▼

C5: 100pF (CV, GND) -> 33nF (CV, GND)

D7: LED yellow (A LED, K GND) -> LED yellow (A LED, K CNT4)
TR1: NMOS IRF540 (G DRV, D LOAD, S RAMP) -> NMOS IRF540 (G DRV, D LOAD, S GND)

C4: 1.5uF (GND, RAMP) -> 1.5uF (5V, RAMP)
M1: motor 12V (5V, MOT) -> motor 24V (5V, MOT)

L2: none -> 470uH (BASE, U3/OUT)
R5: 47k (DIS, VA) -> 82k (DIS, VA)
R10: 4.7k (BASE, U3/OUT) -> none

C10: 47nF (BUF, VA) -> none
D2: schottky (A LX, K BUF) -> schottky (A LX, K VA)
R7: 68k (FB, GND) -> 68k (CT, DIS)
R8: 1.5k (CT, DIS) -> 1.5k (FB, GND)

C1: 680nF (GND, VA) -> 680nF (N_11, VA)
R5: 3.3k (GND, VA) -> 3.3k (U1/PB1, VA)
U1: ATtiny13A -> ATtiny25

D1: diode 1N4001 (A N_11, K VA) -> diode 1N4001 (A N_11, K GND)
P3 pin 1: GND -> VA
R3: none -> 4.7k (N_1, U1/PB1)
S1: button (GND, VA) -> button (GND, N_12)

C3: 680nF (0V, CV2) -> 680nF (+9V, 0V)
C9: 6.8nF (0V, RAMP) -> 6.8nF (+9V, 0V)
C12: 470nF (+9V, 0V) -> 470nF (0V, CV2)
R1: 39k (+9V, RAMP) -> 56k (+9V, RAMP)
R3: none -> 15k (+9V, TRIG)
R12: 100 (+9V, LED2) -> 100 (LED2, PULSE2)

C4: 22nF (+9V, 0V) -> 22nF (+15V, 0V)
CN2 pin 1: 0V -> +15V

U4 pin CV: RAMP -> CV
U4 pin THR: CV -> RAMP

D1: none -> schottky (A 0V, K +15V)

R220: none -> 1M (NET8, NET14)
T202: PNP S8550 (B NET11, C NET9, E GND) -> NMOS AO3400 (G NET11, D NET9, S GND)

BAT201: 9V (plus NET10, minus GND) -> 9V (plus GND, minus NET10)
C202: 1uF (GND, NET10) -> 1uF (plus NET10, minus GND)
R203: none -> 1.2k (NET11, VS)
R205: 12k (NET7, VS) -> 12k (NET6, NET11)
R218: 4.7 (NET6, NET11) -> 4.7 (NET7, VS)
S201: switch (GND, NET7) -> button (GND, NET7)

▲

▶ WHAT IS NEEDED
In the entries above, the lines between the one holding "D2: schottky (A" and the one holding "U4 pin CV: RAMP -> CV", inclusive, are to be printed exactly as written, and those alone.

▶ FINAL ANSWER
D2: schottky (A LX, K BUF) -> schottky (A LX, K VA)
R7: 68k (FB, GND) -> 68k (CT, DIS)
R8: 1.5k (CT, DIS) -> 1.5k (FB, GND)

C1: 680nF (GND, VA) -> 680nF (N_11, VA)
R5: 3.3k (GND, VA) -> 3.3k (U1/PB1, VA)
U1: ATtiny13A -> ATtiny25

D1: diode 1N4001 (A N_11, K VA) -> diode 1N4001 (A N_11, K GND)
P3 pin 1: GND -> VA
R3: none -> 4.7k (N_1, U1/PB1)
S1: button (GND, VA) -> button (GND, N_12)

C3: 680nF (0V, CV2) -> 680nF (+9V, 0V)
C9: 6.8nF (0V, RAMP) -> 6.8nF (+9V, 0V)
C12: 470nF (+9V, 0V) -> 470nF (0V, CV2)
R1: 39k (+9V, RAMP) -> 56k (+9V, RAMP)
R3: none -> 15k (+9V, TRIG)
R12: 100 (+9V, LED2) -> 100 (LED2, PULSE2)

C4: 22nF (+9V, 0V) -> 22nF (+15V, 0V)
CN2 pin 1: 0V -> +15V

U4 pin CV: RAMP -> CV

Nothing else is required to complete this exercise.